_DATA TO USE_.
====================
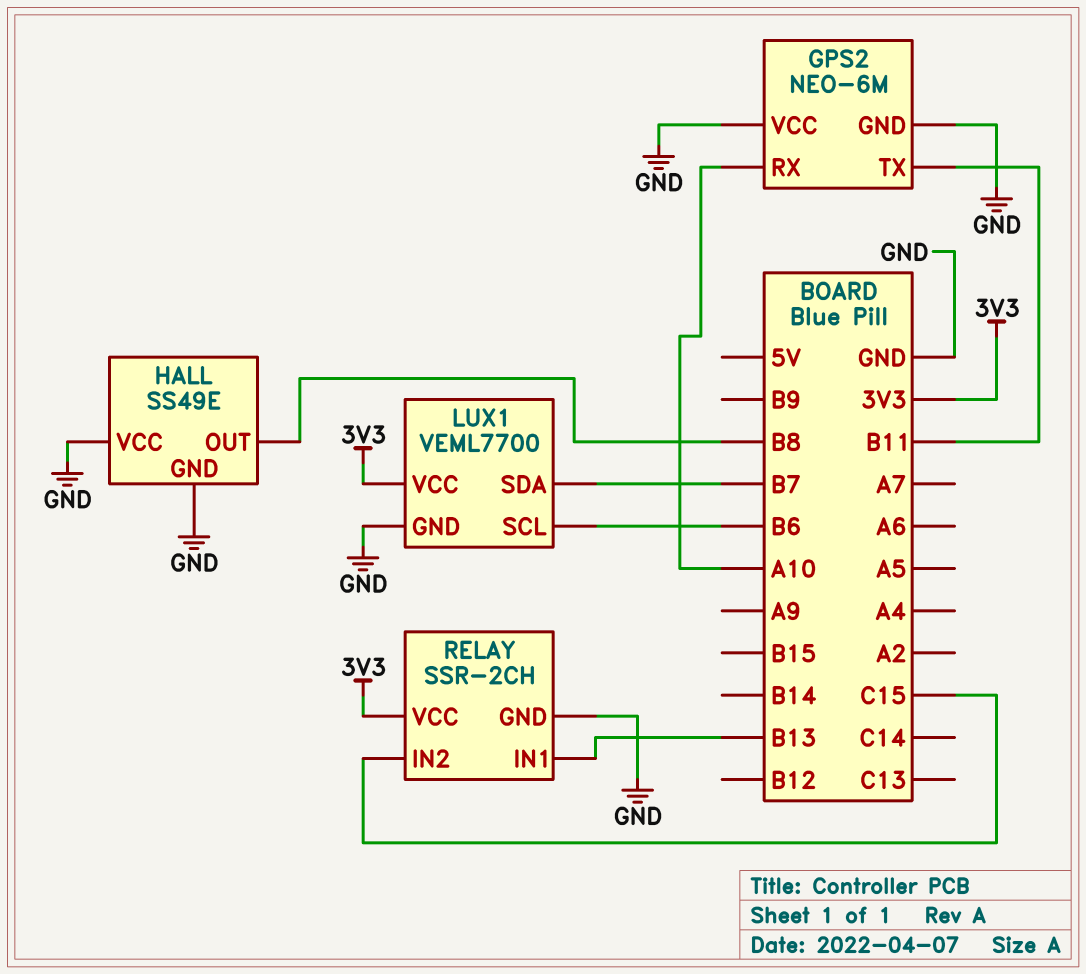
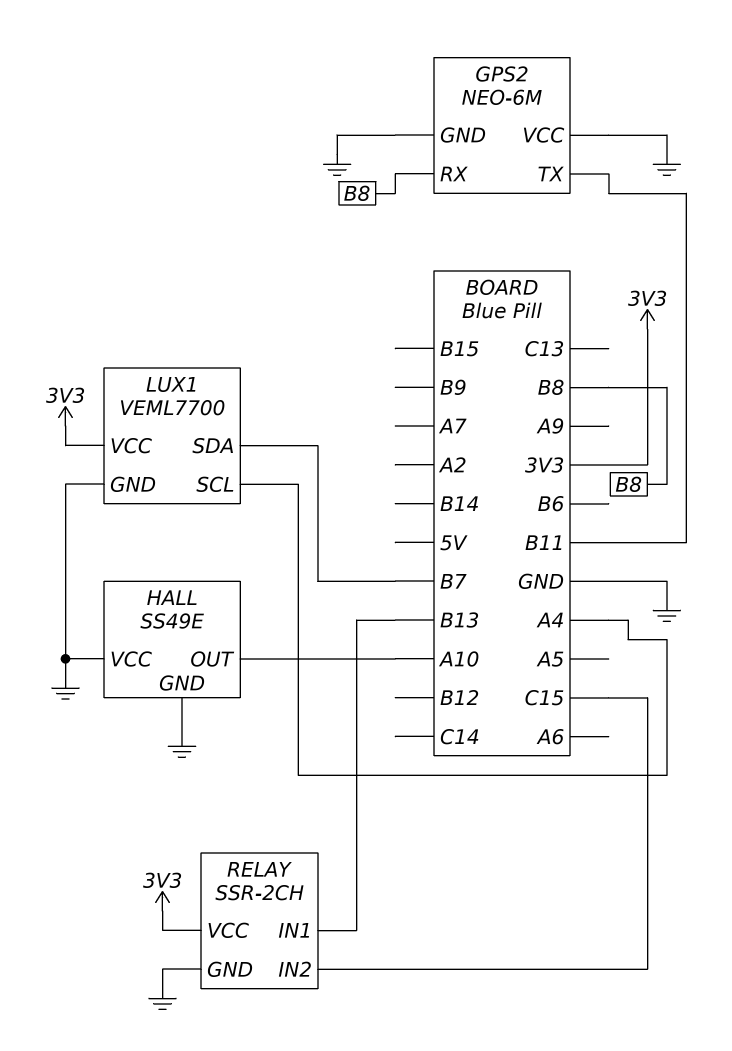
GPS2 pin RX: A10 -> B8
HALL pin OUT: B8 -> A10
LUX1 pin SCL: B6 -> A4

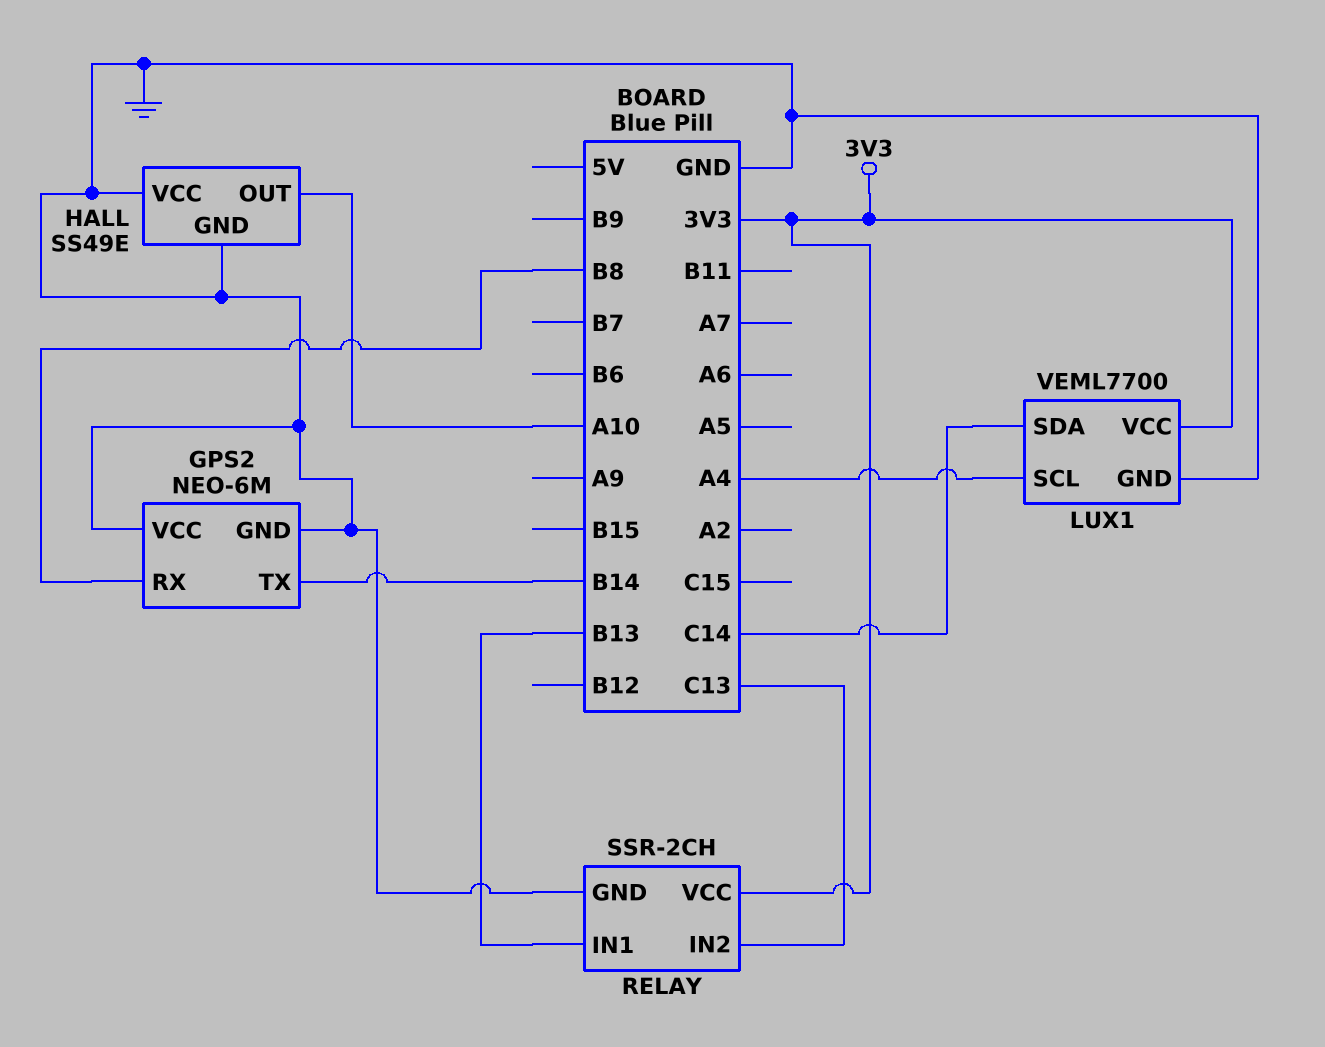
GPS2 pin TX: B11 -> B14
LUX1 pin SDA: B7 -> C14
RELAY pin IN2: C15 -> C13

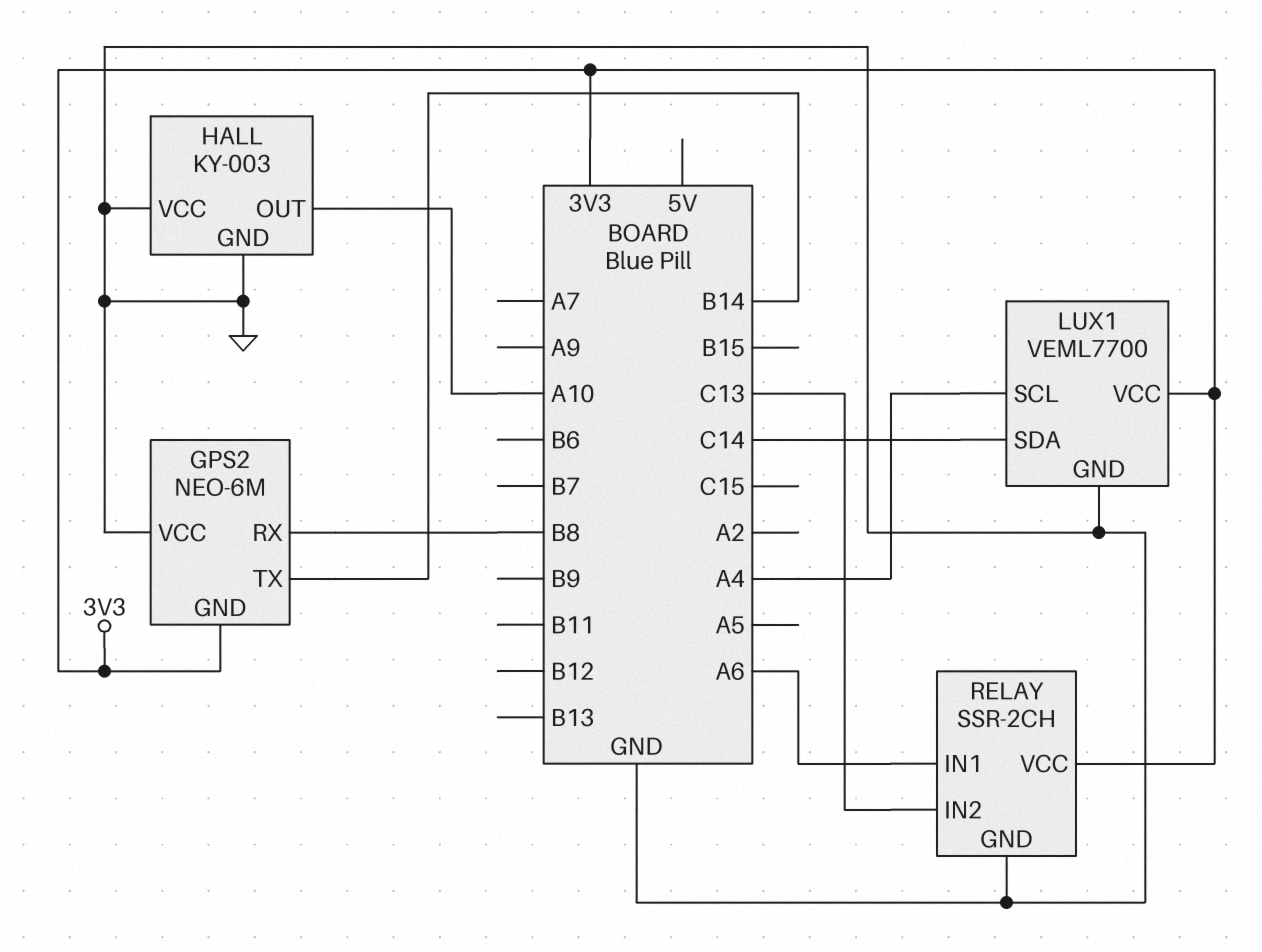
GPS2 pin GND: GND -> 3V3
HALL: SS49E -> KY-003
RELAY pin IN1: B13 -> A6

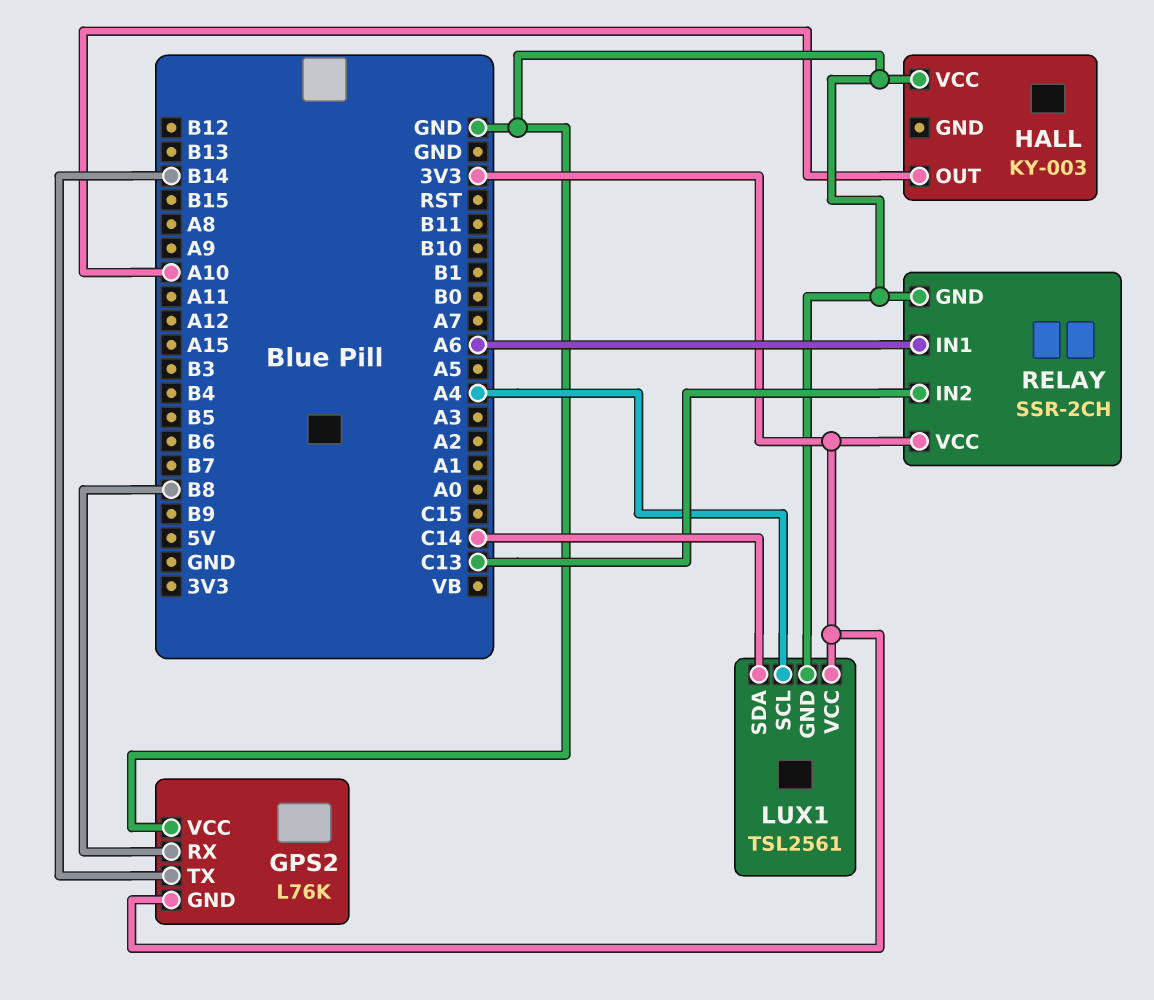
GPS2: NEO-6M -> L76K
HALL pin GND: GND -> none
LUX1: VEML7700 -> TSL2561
====================
_EXERCISE AIM_. As you output the material, omit the pictures but alter nothing else.

_RESPONSE FOR THIS EXERCISE_.
GPS2 pin RX: A10 -> B8
HALL pin OUT: B8 -> A10
LUX1 pin SCL: B6 -> A4

GPS2 pin TX: B11 -> B14
LUX1 pin SDA: B7 -> C14
RELAY pin IN2: C15 -> C13

GPS2 pin GND: GND -> 3V3
HALL: SS49E -> KY-003
RELAY pin IN1: B13 -> A6

GPS2: NEO-6M -> L76K
HALL pin GND: GND -> none
LUX1: VEML7700 -> TSL2561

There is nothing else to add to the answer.